#### [Data records]
---------------
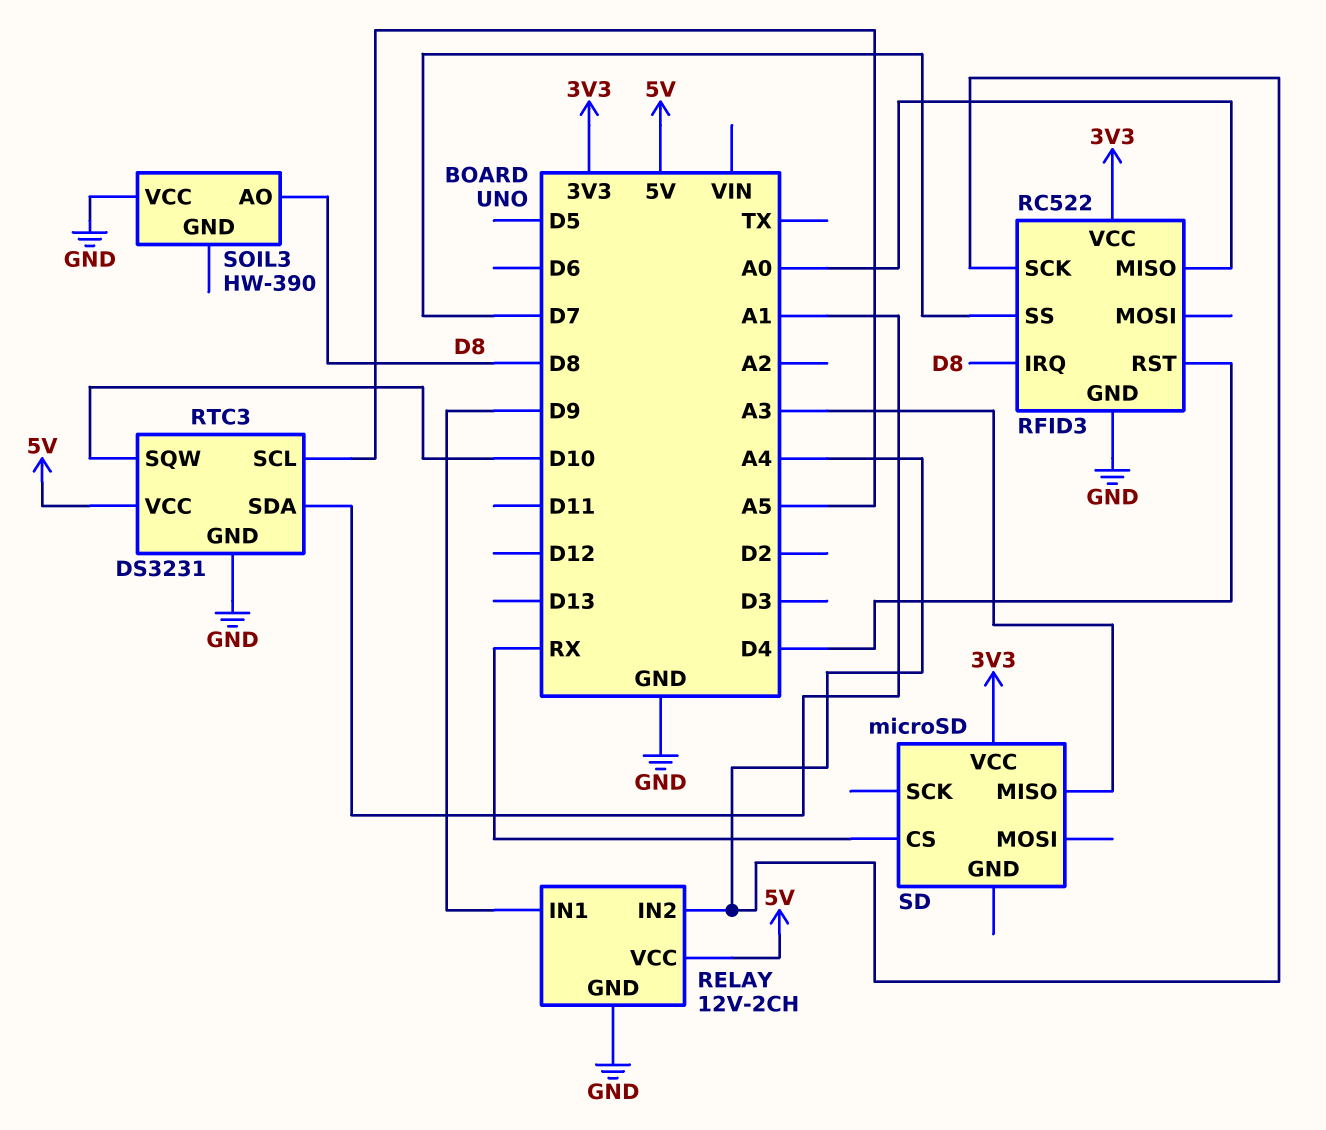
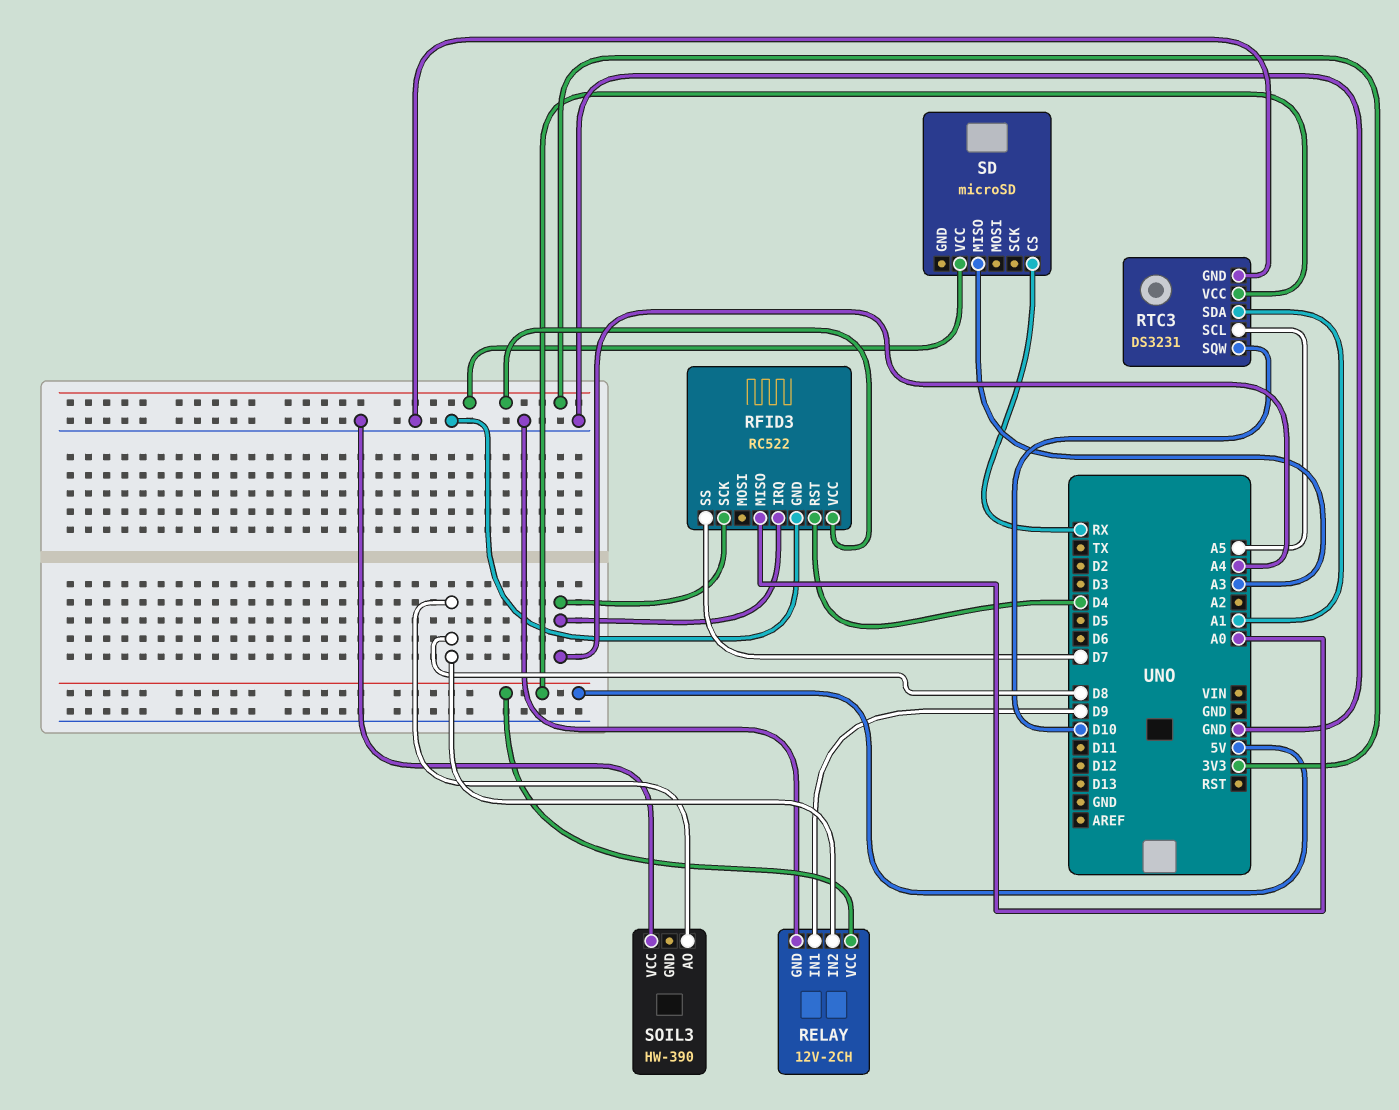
RELAY pin IN2: A4 -> D8
RFID3 pin IRQ: D8 -> A4

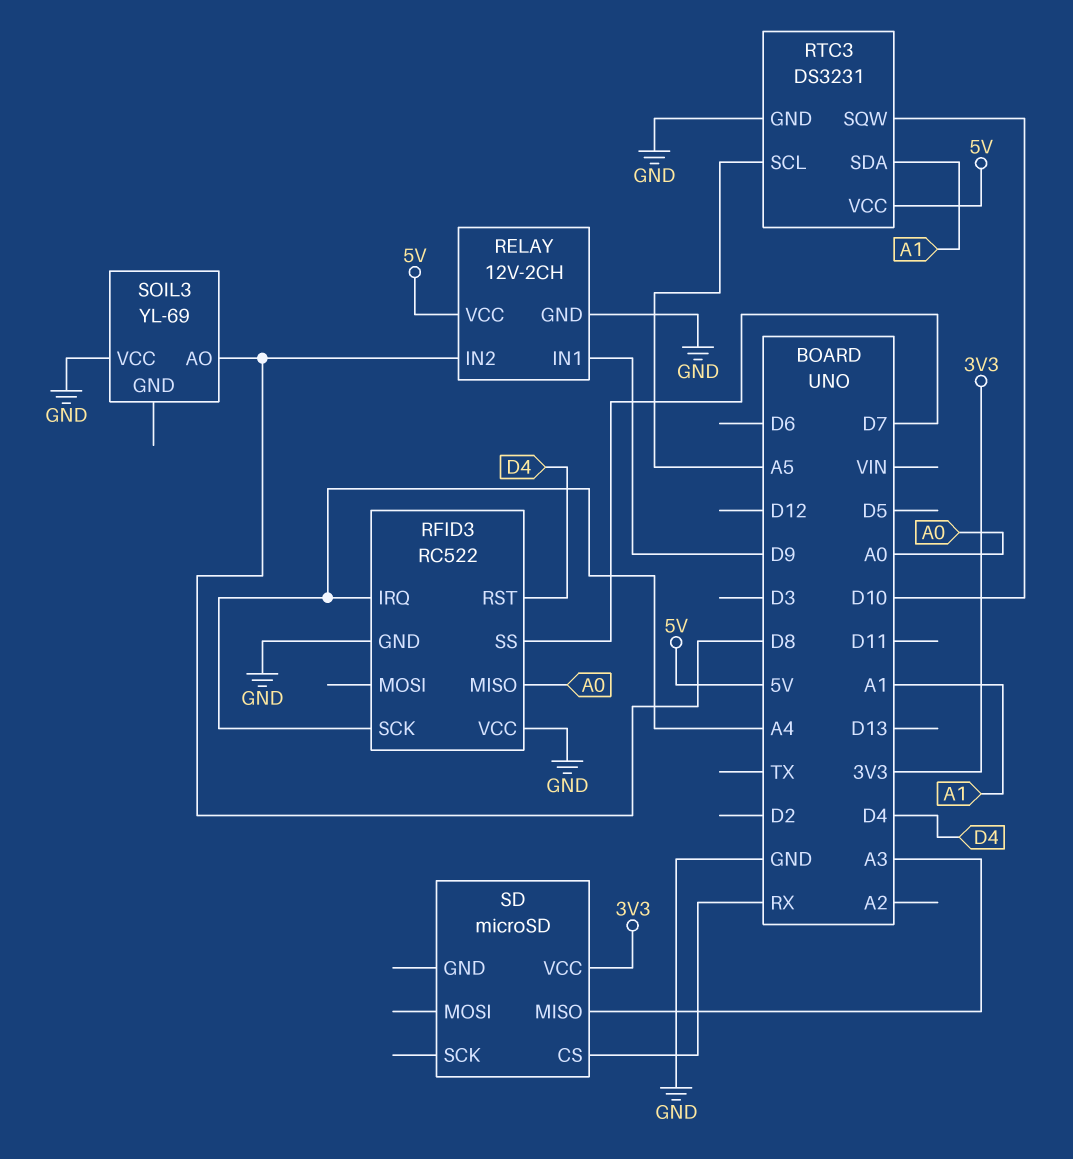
RFID3 pin VCC: 3V3 -> GND
SOIL3: HW-390 -> YL-69

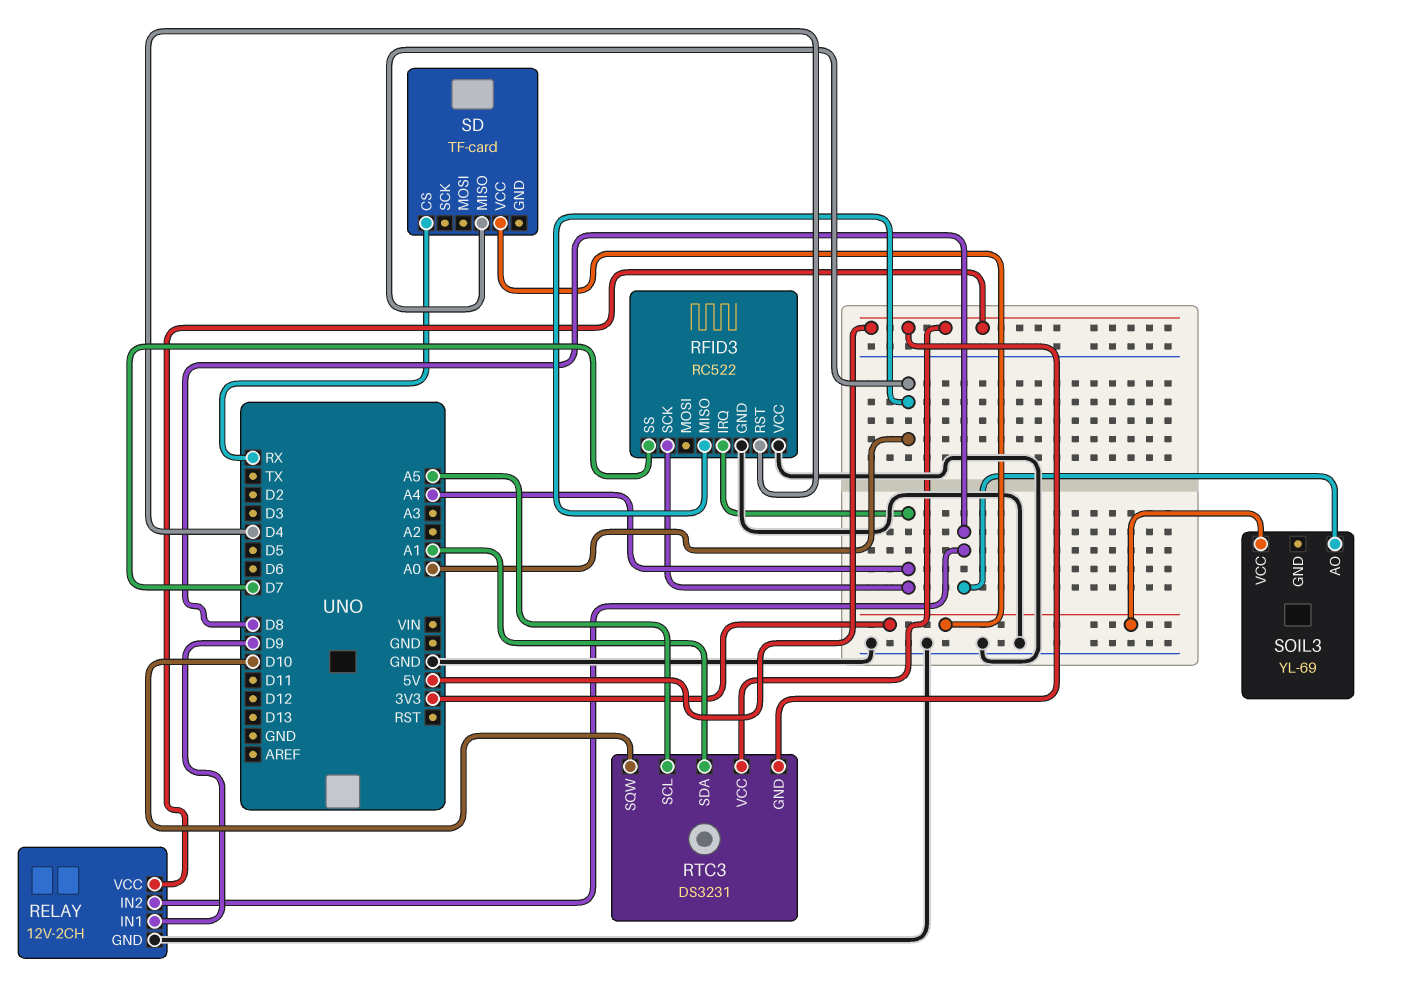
RTC3 pin GND: GND -> 5V
SD: microSD -> TF-card
SD pin MISO: A3 -> A0
SOIL3 pin VCC: GND -> 3V3

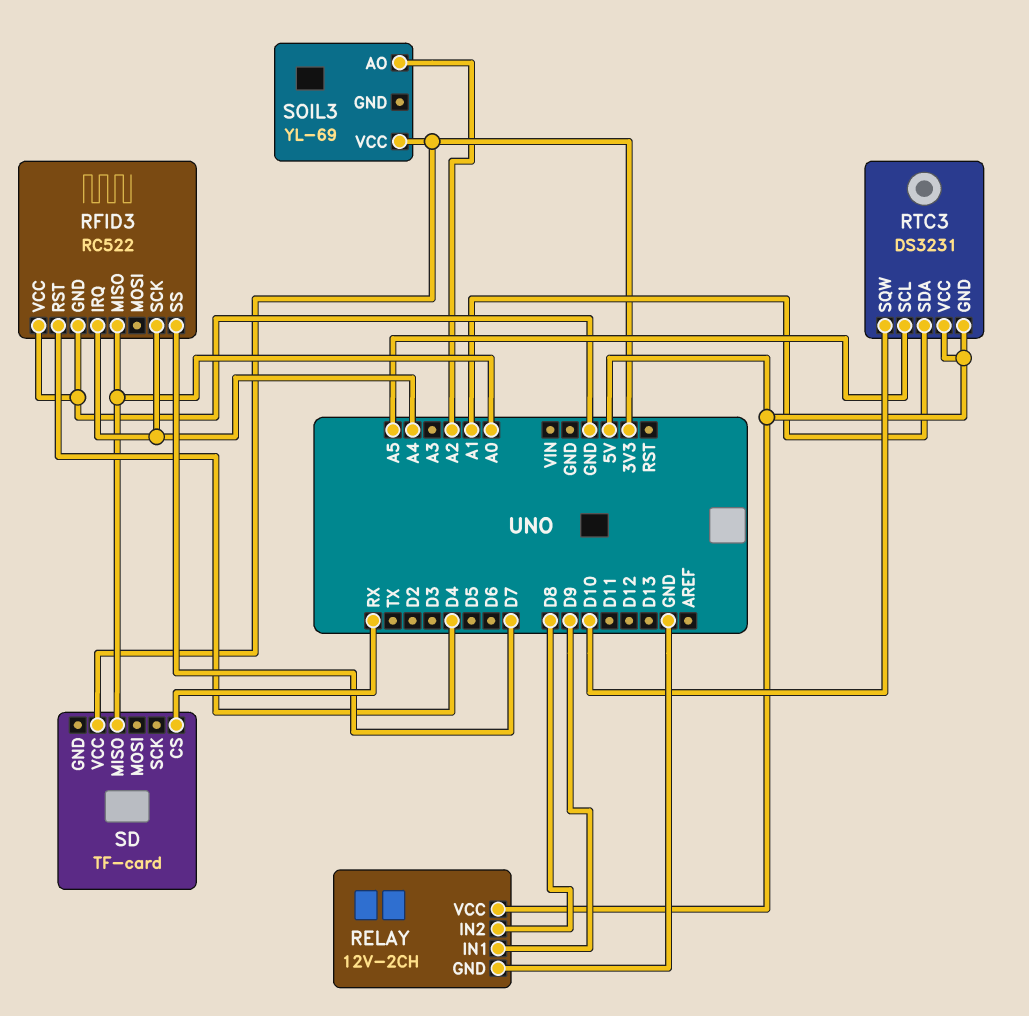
SOIL3 pin AO: D8 -> A2

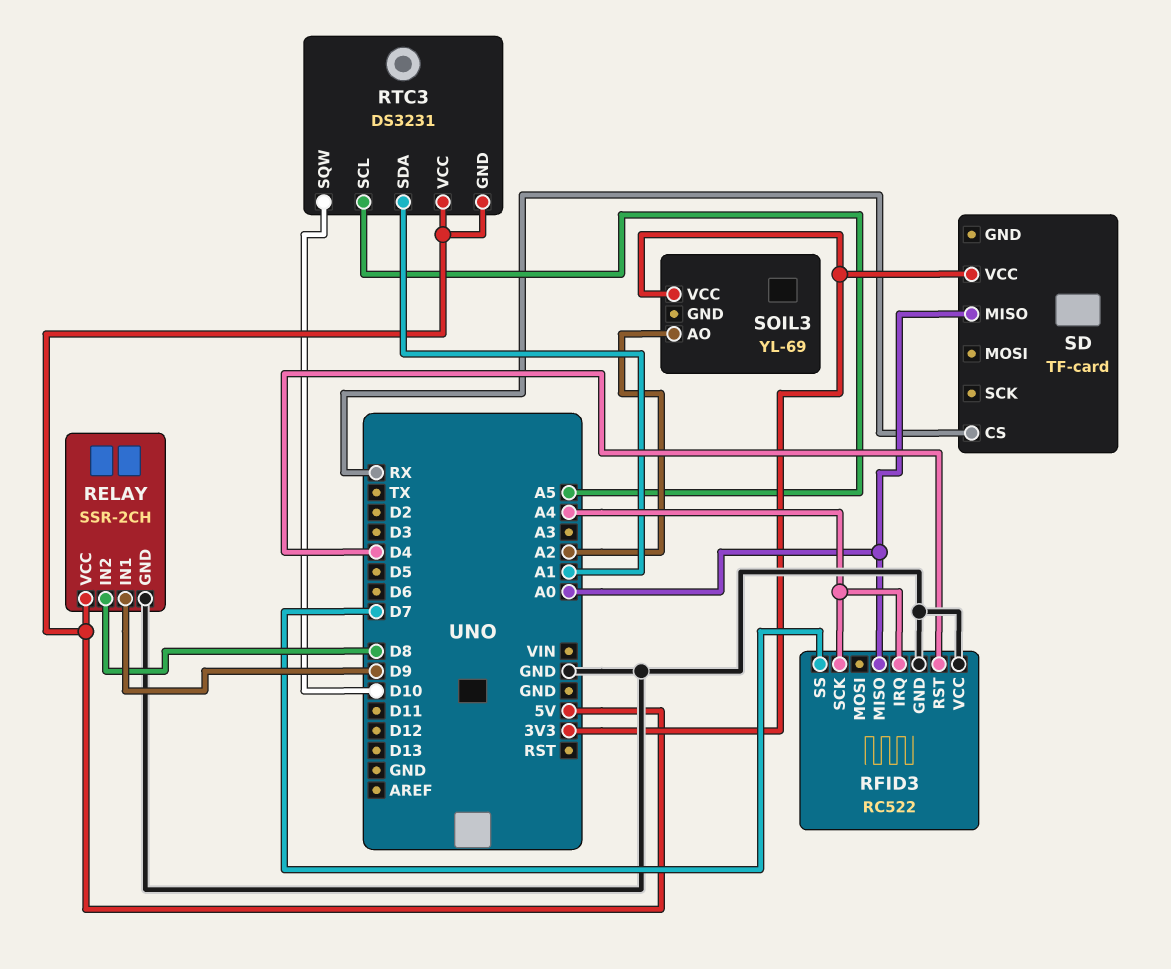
RELAY: 12V-2CH -> SSR-2CH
---------------
#### [What needs to be done]
Give back the material exactly as written, images excluded.

#### [Written response]
RELAY pin IN2: A4 -> D8
RFID3 pin IRQ: D8 -> A4

RFID3 pin VCC: 3V3 -> GND
SOIL3: HW-390 -> YL-69

RTC3 pin GND: GND -> 5V
SD: microSD -> TF-card
SD pin MISO: A3 -> A0
SOIL3 pin VCC: GND -> 3V3

SOIL3 pin AO: D8 -> A2

RELAY: 12V-2CH -> SSR-2CH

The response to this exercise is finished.